[Before and after images]

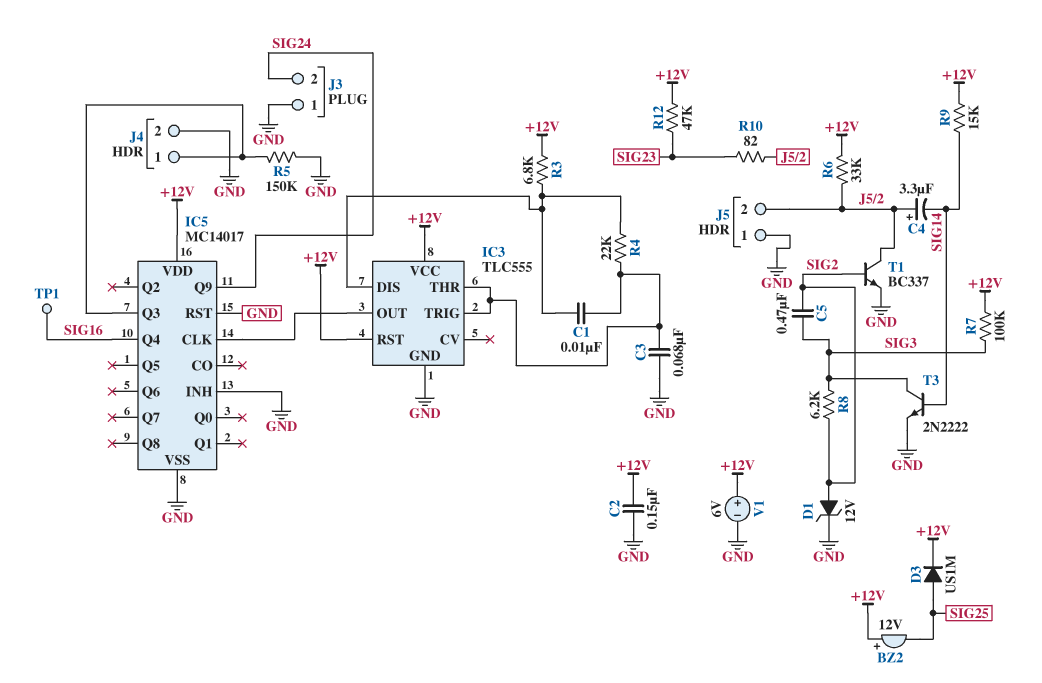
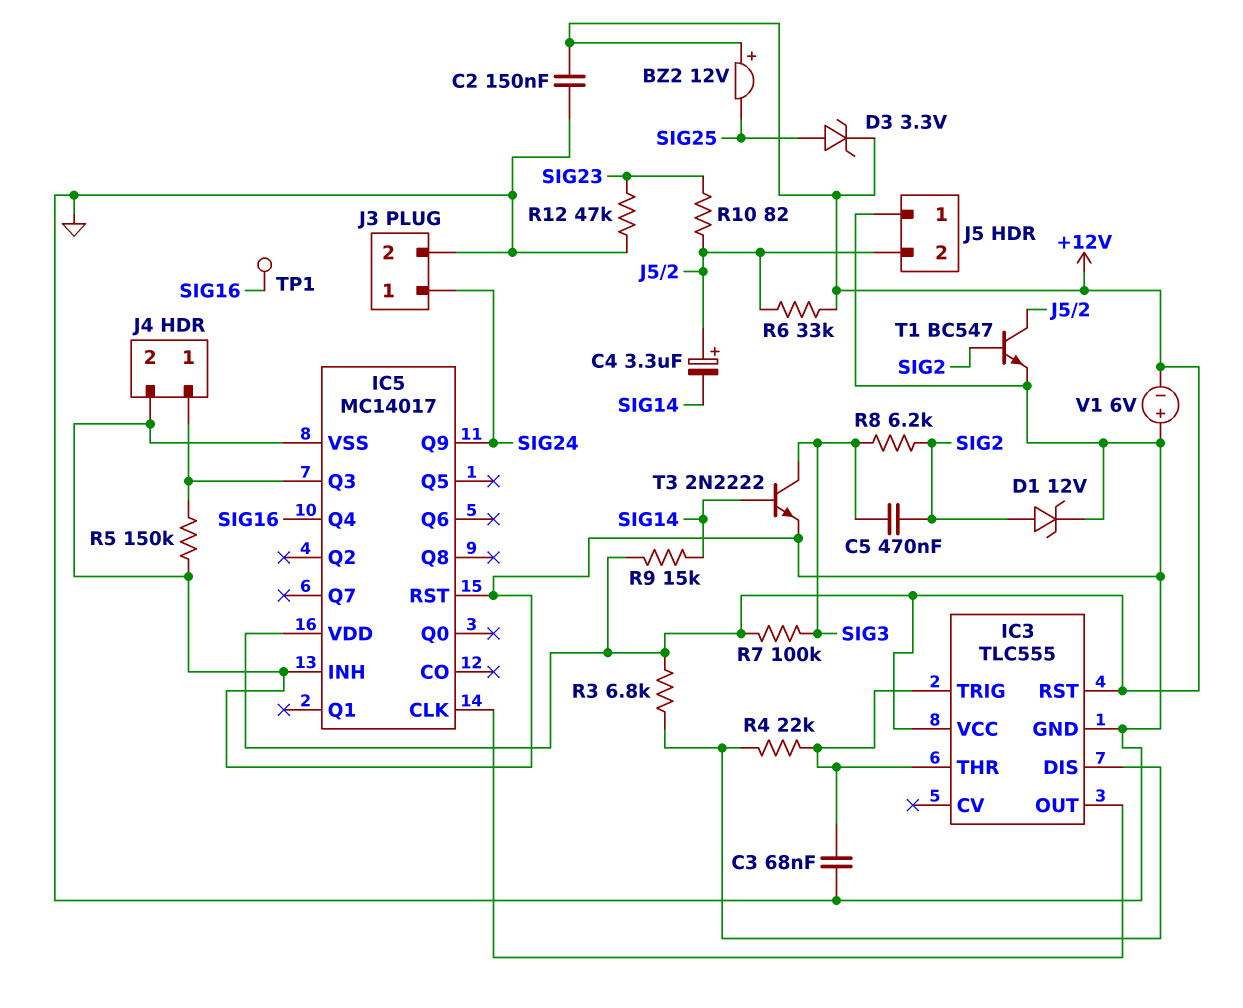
C1: 10nF (IC3/DIS, IC3/THR) -> none
D3: diode US1M (A SIG25, K +12V) -> zener 3.3V (A SIG25, K +12V)
J3 pin 1: GND -> SIG24
J3 pin 2: SIG24 -> GND
R12: 47k (+12V, SIG23) -> 47k (GND, SIG23)
T1: NPN BC337 (B SIG2, C J5/2, E GND) -> NPN BC547 (B SIG2, C J5/2, E GND)
V1: 6V (plus +12V, minus GND) -> 6V (plus GND, minus +12V)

[WHAT YOU NEED TO DO]: Set down all of the entries exactly as they appear, but keep the images out.

[TASK OUTPUT]:
C1: 10nF (IC3/DIS, IC3/THR) -> none
D3: diode US1M (A SIG25, K +12V) -> zener 3.3V (A SIG25, K +12V)
J3 pin 1: GND -> SIG24
J3 pin 2: SIG24 -> GND
R12: 47k (+12V, SIG23) -> 47k (GND, SIG23)
T1: NPN BC337 (B SIG2, C J5/2, E GND) -> NPN BC547 (B SIG2, C J5/2, E GND)
V1: 6V (plus +12V, minus GND) -> 6V (plus GND, minus +12V)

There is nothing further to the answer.